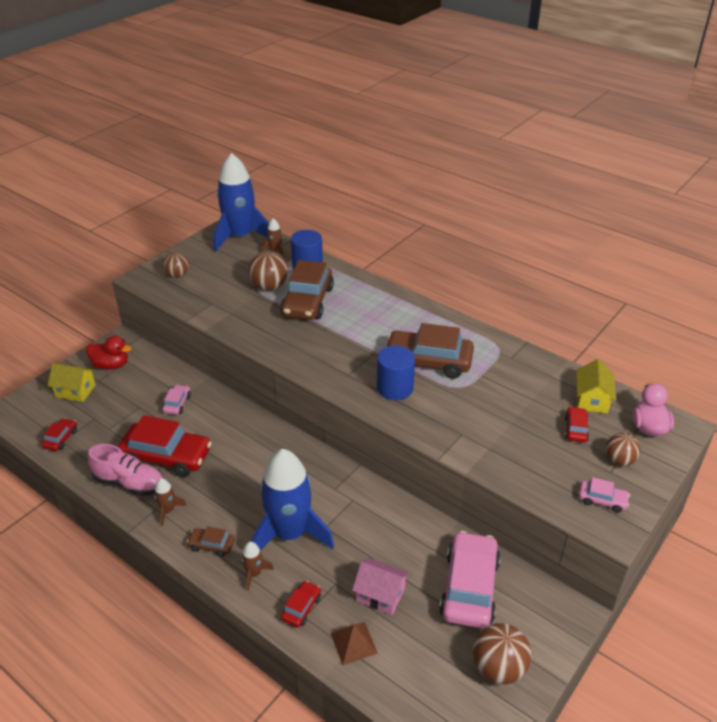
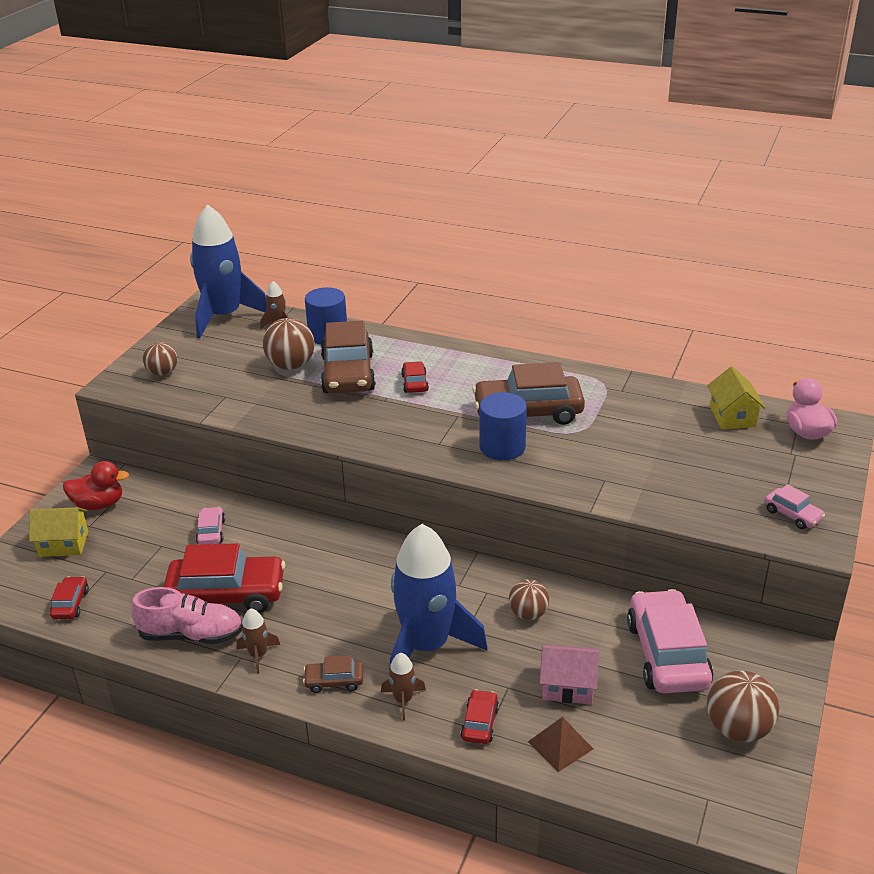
camera: 15 degrees left, 5 degrees down
(575, 429) = (729, 449): red car -> red car (414, 383)
(602, 500) = (792, 514): pink car -> pink car turned 45 degrees clockwise
(619, 460) = (791, 471): brown ball -> brown ball (528, 614)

● **Work item**: From the line containing "(602, 500) = (792, 514): pink" down to the end of the listing above, return each line exactly as it appears and nothing more.

● **Solution for this problem**:
(602, 500) = (792, 514): pink car -> pink car turned 45 degrees clockwise
(619, 460) = (791, 471): brown ball -> brown ball (528, 614)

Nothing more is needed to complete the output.